Recorded data =
☆ ☆ ☆

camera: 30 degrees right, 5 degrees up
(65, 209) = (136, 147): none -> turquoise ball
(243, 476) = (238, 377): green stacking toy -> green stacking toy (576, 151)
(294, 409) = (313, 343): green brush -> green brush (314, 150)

☆ ☆ ☆

Assignment = With the line that contains "(243, 476) = (238, 377): green" as your start, reproduce the data above exactly through its last line, and nothing before that start.

Completed exercise =
(243, 476) = (238, 377): green stacking toy -> green stacking toy (576, 151)
(294, 409) = (313, 343): green brush -> green brush (314, 150)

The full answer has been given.